(Itemized modification records)
————————

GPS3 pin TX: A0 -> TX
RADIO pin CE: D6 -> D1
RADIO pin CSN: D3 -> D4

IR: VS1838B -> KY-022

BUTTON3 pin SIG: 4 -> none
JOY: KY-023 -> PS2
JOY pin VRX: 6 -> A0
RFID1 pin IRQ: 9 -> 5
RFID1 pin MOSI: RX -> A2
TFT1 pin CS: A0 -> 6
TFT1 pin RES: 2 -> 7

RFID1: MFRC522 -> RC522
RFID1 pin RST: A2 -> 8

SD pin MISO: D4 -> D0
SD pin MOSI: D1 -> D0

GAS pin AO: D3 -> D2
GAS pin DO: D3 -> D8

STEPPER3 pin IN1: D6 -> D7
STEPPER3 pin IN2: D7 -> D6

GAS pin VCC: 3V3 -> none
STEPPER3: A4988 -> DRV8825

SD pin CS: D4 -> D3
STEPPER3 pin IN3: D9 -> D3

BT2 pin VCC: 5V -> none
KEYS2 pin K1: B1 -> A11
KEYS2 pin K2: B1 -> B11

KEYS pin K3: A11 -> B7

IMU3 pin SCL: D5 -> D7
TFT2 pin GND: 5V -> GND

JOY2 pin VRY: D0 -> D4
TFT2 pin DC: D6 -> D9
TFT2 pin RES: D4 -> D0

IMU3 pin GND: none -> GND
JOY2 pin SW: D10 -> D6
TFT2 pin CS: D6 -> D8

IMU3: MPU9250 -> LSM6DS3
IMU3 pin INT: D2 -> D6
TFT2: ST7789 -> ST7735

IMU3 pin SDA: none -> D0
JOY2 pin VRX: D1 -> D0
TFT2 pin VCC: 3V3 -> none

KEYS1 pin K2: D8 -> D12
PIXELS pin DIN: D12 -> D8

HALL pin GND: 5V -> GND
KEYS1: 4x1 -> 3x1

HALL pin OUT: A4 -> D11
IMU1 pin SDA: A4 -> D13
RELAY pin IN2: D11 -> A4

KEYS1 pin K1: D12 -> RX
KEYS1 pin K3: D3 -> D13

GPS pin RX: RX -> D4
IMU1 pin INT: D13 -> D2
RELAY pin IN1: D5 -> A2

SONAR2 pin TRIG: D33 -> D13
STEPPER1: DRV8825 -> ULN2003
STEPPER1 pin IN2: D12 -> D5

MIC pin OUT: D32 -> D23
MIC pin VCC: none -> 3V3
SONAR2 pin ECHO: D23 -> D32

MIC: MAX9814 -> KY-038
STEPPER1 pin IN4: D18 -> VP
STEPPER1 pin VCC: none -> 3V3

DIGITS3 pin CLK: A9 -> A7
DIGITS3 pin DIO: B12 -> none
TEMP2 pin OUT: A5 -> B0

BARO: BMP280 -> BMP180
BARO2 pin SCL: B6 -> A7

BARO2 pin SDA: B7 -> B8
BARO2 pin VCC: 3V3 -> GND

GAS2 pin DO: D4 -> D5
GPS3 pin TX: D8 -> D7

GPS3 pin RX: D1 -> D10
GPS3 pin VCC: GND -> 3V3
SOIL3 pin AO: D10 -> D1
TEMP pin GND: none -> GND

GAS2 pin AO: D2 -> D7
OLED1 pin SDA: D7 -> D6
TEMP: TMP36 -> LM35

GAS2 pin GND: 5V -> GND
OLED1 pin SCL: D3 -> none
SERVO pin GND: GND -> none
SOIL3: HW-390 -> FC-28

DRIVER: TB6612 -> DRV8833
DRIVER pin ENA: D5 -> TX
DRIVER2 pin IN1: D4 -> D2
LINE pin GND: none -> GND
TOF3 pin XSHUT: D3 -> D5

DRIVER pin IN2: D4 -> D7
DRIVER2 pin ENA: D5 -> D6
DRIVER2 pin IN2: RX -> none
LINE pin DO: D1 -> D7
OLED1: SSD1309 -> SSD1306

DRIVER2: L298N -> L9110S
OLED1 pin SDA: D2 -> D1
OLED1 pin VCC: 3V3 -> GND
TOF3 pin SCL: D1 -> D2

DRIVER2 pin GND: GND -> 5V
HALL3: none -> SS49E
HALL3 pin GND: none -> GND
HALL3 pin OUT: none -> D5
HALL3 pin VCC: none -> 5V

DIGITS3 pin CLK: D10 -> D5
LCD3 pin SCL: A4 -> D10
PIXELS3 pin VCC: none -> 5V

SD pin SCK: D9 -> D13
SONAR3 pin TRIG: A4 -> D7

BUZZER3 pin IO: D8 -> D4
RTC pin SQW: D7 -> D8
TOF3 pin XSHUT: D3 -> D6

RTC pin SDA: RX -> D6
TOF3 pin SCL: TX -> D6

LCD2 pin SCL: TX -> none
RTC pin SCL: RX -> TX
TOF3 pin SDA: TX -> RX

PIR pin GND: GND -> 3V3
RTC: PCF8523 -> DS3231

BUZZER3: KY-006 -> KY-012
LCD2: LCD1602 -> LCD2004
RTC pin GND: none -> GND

————————

_Directions_.
Copy every record verbatim.

_Response to this task_.
GPS3 pin TX: A0 -> TX
RADIO pin CE: D6 -> D1
RADIO pin CSN: D3 -> D4

IR: VS1838B -> KY-022

BUTTON3 pin SIG: 4 -> none
JOY: KY-023 -> PS2
JOY pin VRX: 6 -> A0
RFID1 pin IRQ: 9 -> 5
RFID1 pin MOSI: RX -> A2
TFT1 pin CS: A0 -> 6
TFT1 pin RES: 2 -> 7

RFID1: MFRC522 -> RC522
RFID1 pin RST: A2 -> 8

SD pin MISO: D4 -> D0
SD pin MOSI: D1 -> D0

GAS pin AO: D3 -> D2
GAS pin DO: D3 -> D8

STEPPER3 pin IN1: D6 -> D7
STEPPER3 pin IN2: D7 -> D6

GAS pin VCC: 3V3 -> none
STEPPER3: A4988 -> DRV8825

SD pin CS: D4 -> D3
STEPPER3 pin IN3: D9 -> D3

BT2 pin VCC: 5V -> none
KEYS2 pin K1: B1 -> A11
KEYS2 pin K2: B1 -> B11

KEYS pin K3: A11 -> B7

IMU3 pin SCL: D5 -> D7
TFT2 pin GND: 5V -> GND

JOY2 pin VRY: D0 -> D4
TFT2 pin DC: D6 -> D9
TFT2 pin RES: D4 -> D0

IMU3 pin GND: none -> GND
JOY2 pin SW: D10 -> D6
TFT2 pin CS: D6 -> D8

IMU3: MPU9250 -> LSM6DS3
IMU3 pin INT: D2 -> D6
TFT2: ST7789 -> ST7735

IMU3 pin SDA: none -> D0
JOY2 pin VRX: D1 -> D0
TFT2 pin VCC: 3V3 -> none

KEYS1 pin K2: D8 -> D12
PIXELS pin DIN: D12 -> D8

HALL pin GND: 5V -> GND
KEYS1: 4x1 -> 3x1

HALL pin OUT: A4 -> D11
IMU1 pin SDA: A4 -> D13
RELAY pin IN2: D11 -> A4

KEYS1 pin K1: D12 -> RX
KEYS1 pin K3: D3 -> D13

GPS pin RX: RX -> D4
IMU1 pin INT: D13 -> D2
RELAY pin IN1: D5 -> A2

SONAR2 pin TRIG: D33 -> D13
STEPPER1: DRV8825 -> ULN2003
STEPPER1 pin IN2: D12 -> D5

MIC pin OUT: D32 -> D23
MIC pin VCC: none -> 3V3
SONAR2 pin ECHO: D23 -> D32

MIC: MAX9814 -> KY-038
STEPPER1 pin IN4: D18 -> VP
STEPPER1 pin VCC: none -> 3V3

DIGITS3 pin CLK: A9 -> A7
DIGITS3 pin DIO: B12 -> none
TEMP2 pin OUT: A5 -> B0

BARO: BMP280 -> BMP180
BARO2 pin SCL: B6 -> A7

BARO2 pin SDA: B7 -> B8
BARO2 pin VCC: 3V3 -> GND

GAS2 pin DO: D4 -> D5
GPS3 pin TX: D8 -> D7

GPS3 pin RX: D1 -> D10
GPS3 pin VCC: GND -> 3V3
SOIL3 pin AO: D10 -> D1
TEMP pin GND: none -> GND

GAS2 pin AO: D2 -> D7
OLED1 pin SDA: D7 -> D6
TEMP: TMP36 -> LM35

GAS2 pin GND: 5V -> GND
OLED1 pin SCL: D3 -> none
SERVO pin GND: GND -> none
SOIL3: HW-390 -> FC-28

DRIVER: TB6612 -> DRV8833
DRIVER pin ENA: D5 -> TX
DRIVER2 pin IN1: D4 -> D2
LINE pin GND: none -> GND
TOF3 pin XSHUT: D3 -> D5

DRIVER pin IN2: D4 -> D7
DRIVER2 pin ENA: D5 -> D6
DRIVER2 pin IN2: RX -> none
LINE pin DO: D1 -> D7
OLED1: SSD1309 -> SSD1306

DRIVER2: L298N -> L9110S
OLED1 pin SDA: D2 -> D1
OLED1 pin VCC: 3V3 -> GND
TOF3 pin SCL: D1 -> D2

DRIVER2 pin GND: GND -> 5V
HALL3: none -> SS49E
HALL3 pin GND: none -> GND
HALL3 pin OUT: none -> D5
HALL3 pin VCC: none -> 5V

DIGITS3 pin CLK: D10 -> D5
LCD3 pin SCL: A4 -> D10
PIXELS3 pin VCC: none -> 5V

SD pin SCK: D9 -> D13
SONAR3 pin TRIG: A4 -> D7

BUZZER3 pin IO: D8 -> D4
RTC pin SQW: D7 -> D8
TOF3 pin XSHUT: D3 -> D6

RTC pin SDA: RX -> D6
TOF3 pin SCL: TX -> D6

LCD2 pin SCL: TX -> none
RTC pin SCL: RX -> TX
TOF3 pin SDA: TX -> RX

PIR pin GND: GND -> 3V3
RTC: PCF8523 -> DS3231

BUZZER3: KY-006 -> KY-012
LCD2: LCD1602 -> LCD2004
RTC pin GND: none -> GND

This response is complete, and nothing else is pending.